• WRITTEN INSTRUCTION: Wherever the word "matching" appears in the entries, copy the whole line.

Dataset excerpt:

----------------------------------------

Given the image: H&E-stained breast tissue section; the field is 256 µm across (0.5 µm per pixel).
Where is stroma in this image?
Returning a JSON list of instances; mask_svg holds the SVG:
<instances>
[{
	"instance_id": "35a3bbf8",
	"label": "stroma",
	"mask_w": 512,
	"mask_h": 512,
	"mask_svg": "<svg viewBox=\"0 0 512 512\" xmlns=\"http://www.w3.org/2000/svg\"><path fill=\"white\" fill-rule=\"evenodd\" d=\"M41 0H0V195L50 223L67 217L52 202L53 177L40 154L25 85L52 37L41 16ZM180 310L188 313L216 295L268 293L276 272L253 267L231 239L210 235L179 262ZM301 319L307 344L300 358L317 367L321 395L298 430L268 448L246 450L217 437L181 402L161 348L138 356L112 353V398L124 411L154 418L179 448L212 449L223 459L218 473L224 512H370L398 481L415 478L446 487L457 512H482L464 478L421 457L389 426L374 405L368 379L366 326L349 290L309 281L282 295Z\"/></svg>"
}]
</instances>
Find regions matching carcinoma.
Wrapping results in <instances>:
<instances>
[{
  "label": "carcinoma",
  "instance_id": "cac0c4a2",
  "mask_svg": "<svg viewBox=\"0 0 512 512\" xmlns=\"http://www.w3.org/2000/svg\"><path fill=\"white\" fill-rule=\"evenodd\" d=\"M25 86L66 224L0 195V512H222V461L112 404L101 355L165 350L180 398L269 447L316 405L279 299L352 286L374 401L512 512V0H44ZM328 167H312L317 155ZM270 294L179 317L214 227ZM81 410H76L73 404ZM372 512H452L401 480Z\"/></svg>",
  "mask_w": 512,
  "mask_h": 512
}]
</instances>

----------------------------------------

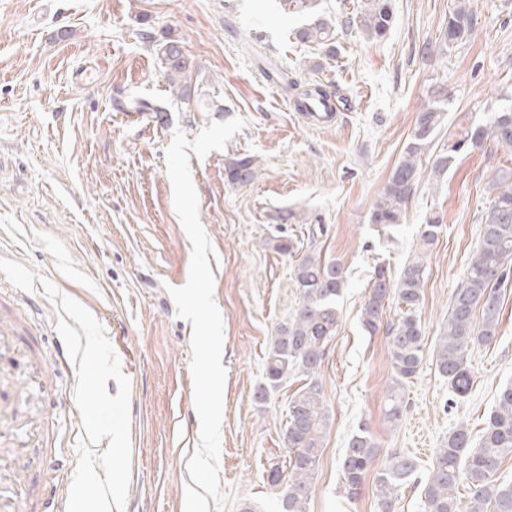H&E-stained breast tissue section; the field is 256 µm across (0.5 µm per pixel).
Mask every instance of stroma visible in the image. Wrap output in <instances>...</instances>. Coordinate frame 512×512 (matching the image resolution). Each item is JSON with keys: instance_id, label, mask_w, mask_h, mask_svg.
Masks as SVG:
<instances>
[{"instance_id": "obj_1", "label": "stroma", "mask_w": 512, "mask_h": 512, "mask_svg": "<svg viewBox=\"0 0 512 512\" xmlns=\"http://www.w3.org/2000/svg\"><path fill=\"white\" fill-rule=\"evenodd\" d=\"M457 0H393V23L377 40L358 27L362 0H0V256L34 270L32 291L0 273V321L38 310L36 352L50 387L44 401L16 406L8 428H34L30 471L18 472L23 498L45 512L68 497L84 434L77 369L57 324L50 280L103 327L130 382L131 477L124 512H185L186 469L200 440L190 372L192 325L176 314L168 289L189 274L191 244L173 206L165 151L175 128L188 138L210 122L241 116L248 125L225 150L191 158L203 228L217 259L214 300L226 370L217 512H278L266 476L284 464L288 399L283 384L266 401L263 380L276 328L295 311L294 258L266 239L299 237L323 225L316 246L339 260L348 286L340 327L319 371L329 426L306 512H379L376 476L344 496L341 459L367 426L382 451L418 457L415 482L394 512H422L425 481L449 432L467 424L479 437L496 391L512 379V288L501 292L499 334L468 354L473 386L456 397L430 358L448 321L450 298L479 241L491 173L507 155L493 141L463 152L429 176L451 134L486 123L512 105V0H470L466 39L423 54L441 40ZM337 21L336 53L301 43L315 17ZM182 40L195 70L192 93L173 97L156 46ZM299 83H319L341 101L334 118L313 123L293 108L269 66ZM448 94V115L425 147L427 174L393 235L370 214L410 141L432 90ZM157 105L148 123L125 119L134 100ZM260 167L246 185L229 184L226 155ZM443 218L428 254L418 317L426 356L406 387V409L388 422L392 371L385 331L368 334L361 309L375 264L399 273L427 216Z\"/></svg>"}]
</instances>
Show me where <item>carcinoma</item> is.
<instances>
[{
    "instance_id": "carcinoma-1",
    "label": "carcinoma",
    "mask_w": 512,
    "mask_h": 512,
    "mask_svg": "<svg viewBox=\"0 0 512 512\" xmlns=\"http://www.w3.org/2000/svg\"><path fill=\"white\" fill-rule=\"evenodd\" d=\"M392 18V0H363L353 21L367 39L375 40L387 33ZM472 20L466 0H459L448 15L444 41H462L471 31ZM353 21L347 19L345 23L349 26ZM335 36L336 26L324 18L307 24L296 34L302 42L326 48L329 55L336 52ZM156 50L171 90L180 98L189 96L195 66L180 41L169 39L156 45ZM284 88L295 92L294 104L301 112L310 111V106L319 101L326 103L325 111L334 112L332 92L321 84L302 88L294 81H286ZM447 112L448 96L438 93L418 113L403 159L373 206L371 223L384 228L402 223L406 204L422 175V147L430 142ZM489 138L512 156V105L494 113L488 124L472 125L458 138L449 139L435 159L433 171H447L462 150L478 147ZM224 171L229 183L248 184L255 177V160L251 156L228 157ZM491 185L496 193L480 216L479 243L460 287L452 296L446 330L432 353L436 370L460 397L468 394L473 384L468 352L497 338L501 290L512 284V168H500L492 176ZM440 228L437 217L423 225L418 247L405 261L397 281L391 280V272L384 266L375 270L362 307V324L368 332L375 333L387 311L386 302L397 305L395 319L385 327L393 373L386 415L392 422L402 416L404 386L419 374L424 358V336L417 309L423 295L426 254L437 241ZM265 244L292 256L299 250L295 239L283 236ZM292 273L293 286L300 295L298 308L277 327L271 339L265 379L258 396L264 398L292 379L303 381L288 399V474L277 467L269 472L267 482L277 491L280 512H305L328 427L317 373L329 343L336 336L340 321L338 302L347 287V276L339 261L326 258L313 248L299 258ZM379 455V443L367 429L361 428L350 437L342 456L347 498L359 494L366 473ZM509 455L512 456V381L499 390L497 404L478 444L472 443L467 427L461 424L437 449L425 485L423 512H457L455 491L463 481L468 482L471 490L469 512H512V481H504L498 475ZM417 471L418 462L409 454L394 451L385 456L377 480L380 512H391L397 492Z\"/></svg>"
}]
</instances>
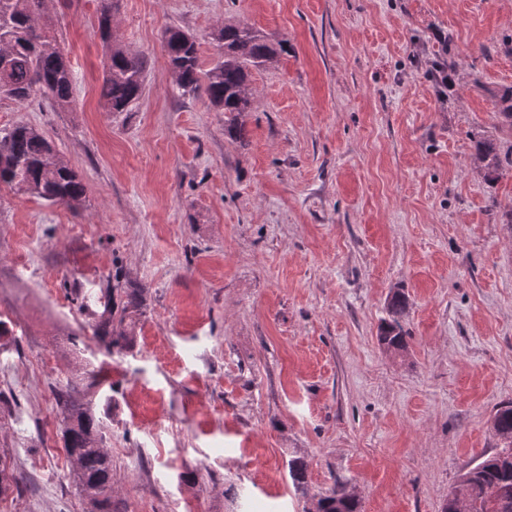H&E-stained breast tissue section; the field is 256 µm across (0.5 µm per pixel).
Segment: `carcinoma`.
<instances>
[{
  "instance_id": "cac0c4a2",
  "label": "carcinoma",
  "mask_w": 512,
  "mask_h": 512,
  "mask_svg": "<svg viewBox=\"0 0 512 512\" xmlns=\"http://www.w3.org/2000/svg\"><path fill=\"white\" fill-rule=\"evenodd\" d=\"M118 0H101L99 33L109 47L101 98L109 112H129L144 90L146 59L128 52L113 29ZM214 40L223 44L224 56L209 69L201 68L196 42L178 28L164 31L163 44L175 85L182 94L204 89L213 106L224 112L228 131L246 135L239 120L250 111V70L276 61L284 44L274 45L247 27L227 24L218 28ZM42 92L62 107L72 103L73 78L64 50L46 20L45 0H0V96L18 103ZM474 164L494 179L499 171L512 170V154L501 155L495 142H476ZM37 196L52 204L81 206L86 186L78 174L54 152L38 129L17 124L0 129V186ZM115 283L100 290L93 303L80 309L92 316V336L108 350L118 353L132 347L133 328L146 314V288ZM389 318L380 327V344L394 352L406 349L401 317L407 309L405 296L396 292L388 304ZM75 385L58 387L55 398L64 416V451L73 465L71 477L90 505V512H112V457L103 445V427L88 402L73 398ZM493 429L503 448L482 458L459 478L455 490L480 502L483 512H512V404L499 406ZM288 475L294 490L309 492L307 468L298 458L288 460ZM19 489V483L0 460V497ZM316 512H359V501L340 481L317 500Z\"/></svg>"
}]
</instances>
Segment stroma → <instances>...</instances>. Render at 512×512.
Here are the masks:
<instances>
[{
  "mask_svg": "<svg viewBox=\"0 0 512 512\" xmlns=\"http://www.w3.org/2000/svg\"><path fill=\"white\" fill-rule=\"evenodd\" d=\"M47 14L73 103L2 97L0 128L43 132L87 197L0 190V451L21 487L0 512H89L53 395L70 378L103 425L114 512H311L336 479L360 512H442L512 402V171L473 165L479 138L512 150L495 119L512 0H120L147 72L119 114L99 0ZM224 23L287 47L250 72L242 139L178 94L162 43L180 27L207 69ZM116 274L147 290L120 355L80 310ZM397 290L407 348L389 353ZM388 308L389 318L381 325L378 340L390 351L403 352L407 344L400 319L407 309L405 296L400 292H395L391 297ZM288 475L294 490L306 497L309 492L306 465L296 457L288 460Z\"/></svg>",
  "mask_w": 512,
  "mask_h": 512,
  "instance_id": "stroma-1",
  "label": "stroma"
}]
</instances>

----------------------------------------

• FULL RESPONSE:
Find regions matching carcinoma.
Mask every instance of stroma visible in the image. Wrap output in <instances>...</instances>. Coordinate frame 512×512 (matching the image resolution). Each item is JSON with keys: instance_id, label, mask_w, mask_h, mask_svg.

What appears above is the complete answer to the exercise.